- Task inputs
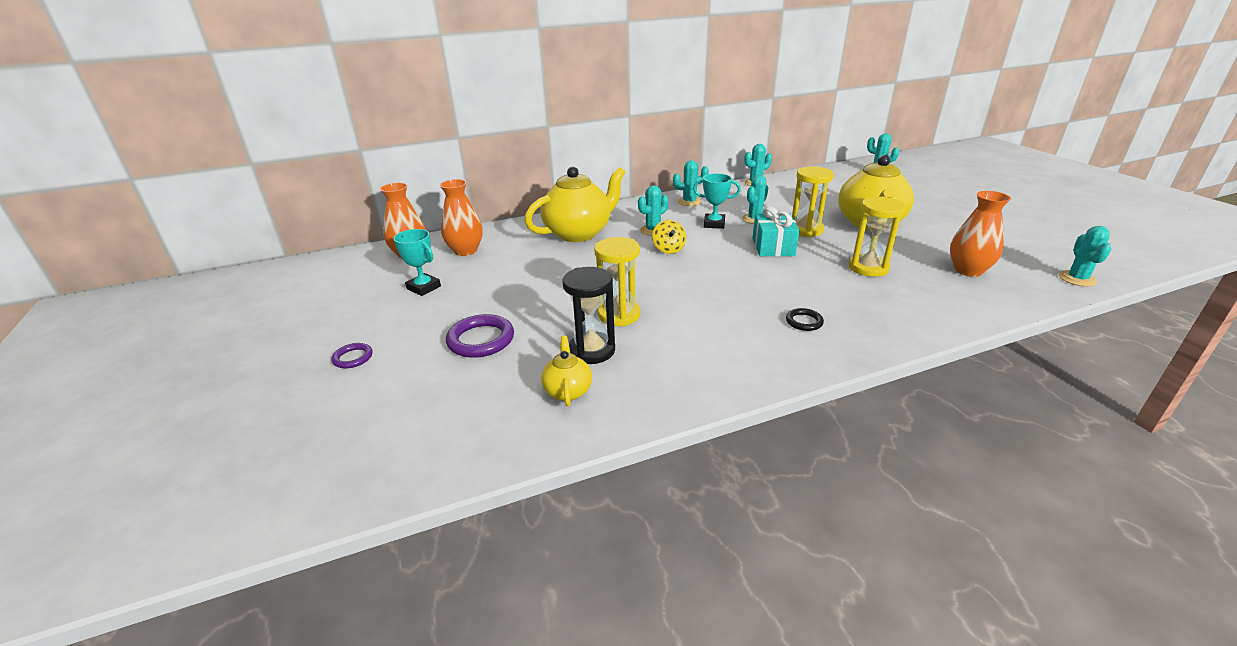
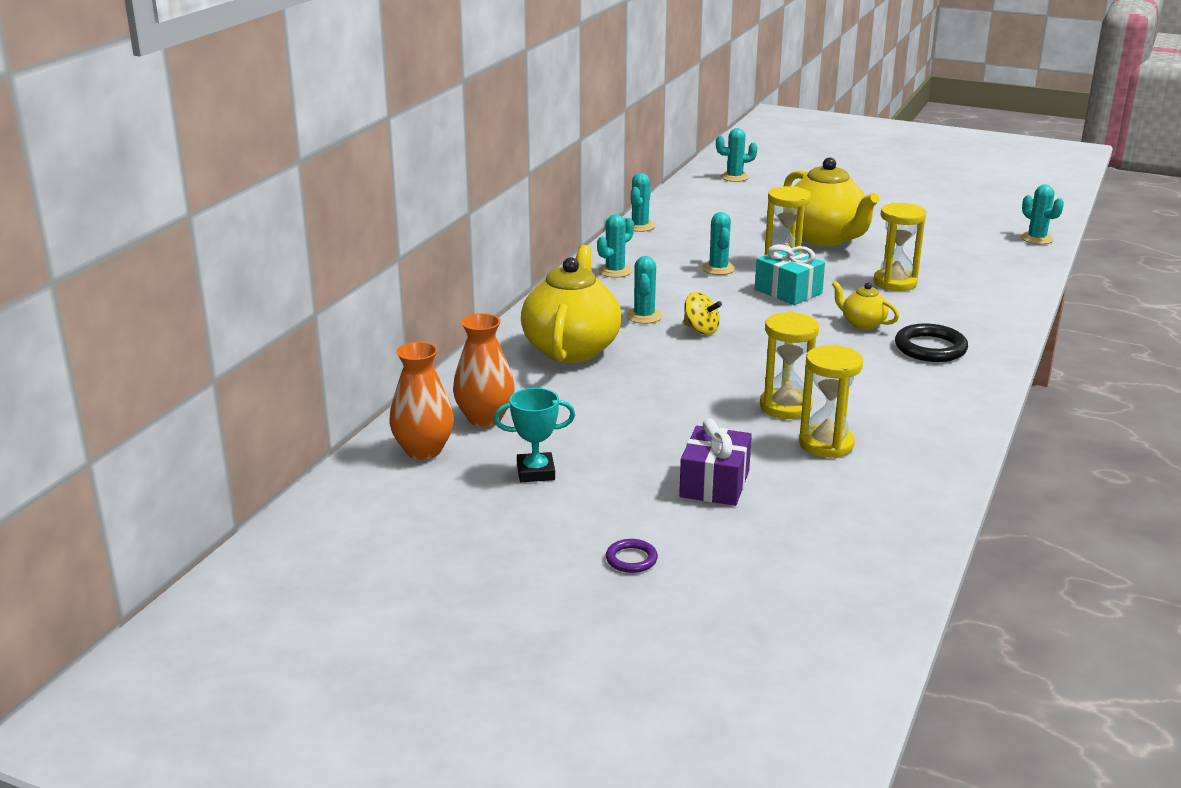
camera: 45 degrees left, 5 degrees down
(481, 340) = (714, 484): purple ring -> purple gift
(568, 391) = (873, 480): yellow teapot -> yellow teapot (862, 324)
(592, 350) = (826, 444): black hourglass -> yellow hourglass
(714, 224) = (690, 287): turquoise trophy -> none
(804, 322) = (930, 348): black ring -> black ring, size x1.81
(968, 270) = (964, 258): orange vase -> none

- Task to complete
Every line of the entries above that includes "ring" should be copied.

- Answer to this task
(481, 340) = (714, 484): purple ring -> purple gift
(804, 322) = (930, 348): black ring -> black ring, size x1.81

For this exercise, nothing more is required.